╭─ Material for the task

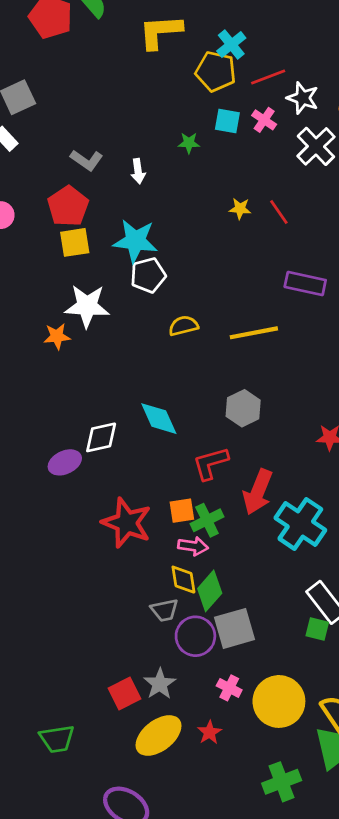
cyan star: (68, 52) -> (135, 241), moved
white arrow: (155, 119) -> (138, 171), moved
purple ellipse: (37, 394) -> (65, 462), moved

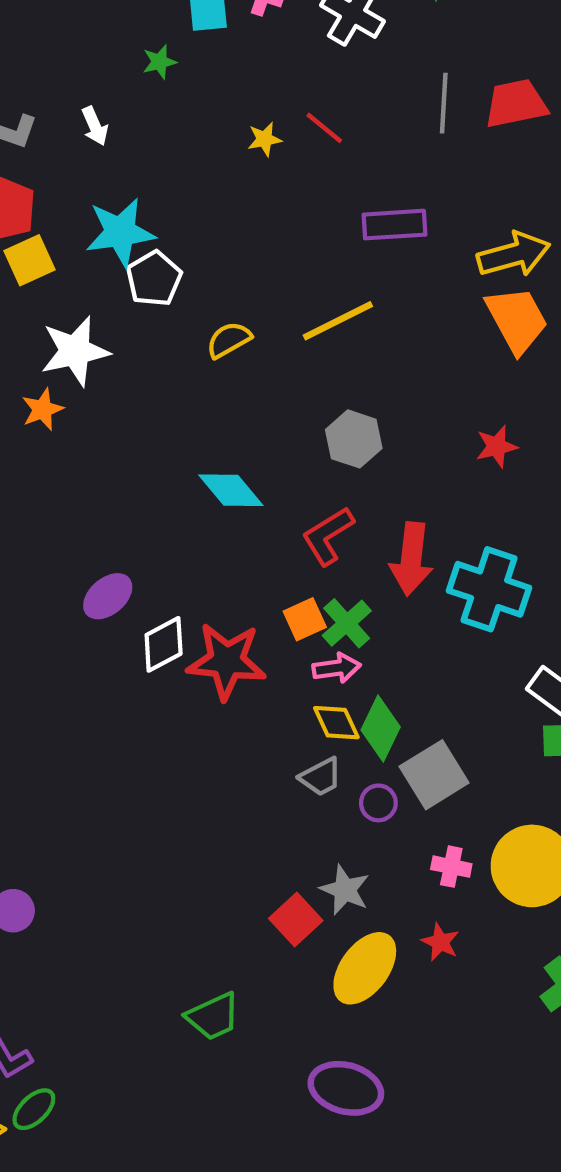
white diamond: (101, 437) -> (164, 644), moved
purple circle: (195, 636) -> (378, 803), size x0.6

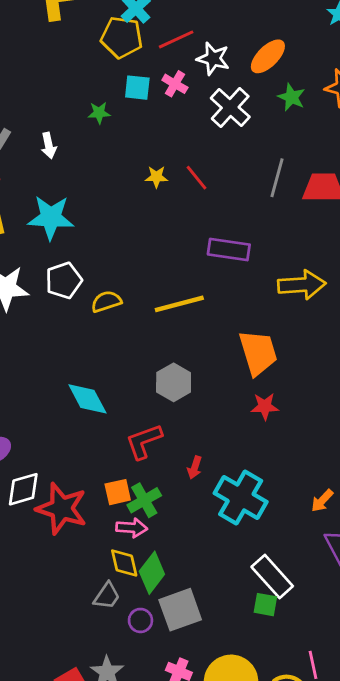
white pentagon: (154, 279) -> (64, 280), moved
orange trapezoid: (517, 320) -> (258, 353), moved
red arrow: (411, 559) -> (195, 467), size x0.5
gray trapezoid: (321, 777) -> (107, 596), turned -40

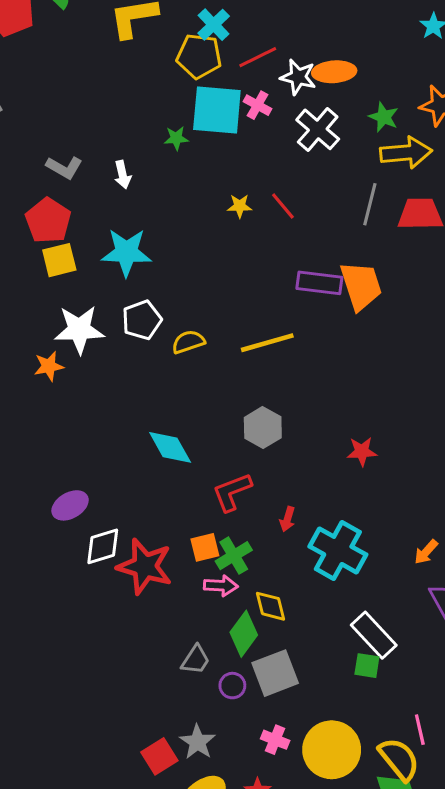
orange ellipse: (268, 56) -> (334, 72), moved, turned 42
cyan square: (137, 88) -> (217, 110), size x1.8
yellow arrow: (302, 285) -> (406, 153), moved
orange trapezoid: (258, 353) -> (361, 286), moved
yellow diamond: (124, 563) -> (270, 606), moved

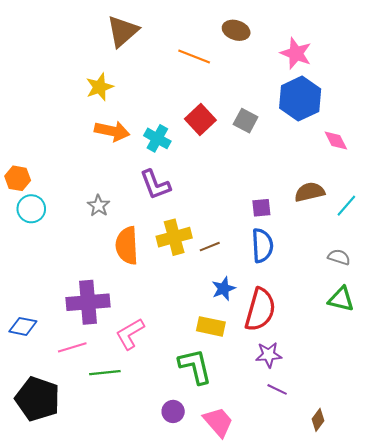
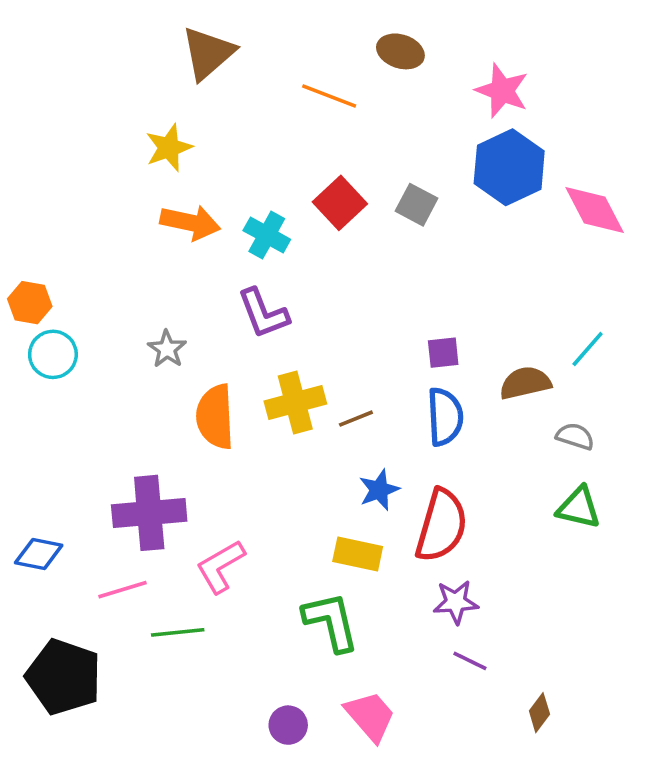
pink diamond: (336, 141) -> (595, 210), moved, size x1.5
brown semicircle: (310, 192) -> (525, 383), moved
purple circle: (173, 411) -> (288, 725), moved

╰─

**Required work:** Exactly as written, reproduce the lines from the one containing "orange ellipse: (268, 56)" through the last line of the entries above, and leave every picture out.

**Response for this exercise:**
orange ellipse: (268, 56) -> (334, 72), moved, turned 42
cyan square: (137, 88) -> (217, 110), size x1.8
yellow arrow: (302, 285) -> (406, 153), moved
orange trapezoid: (258, 353) -> (361, 286), moved
yellow diamond: (124, 563) -> (270, 606), moved

pink diamond: (336, 141) -> (595, 210), moved, size x1.5
brown semicircle: (310, 192) -> (525, 383), moved
purple circle: (173, 411) -> (288, 725), moved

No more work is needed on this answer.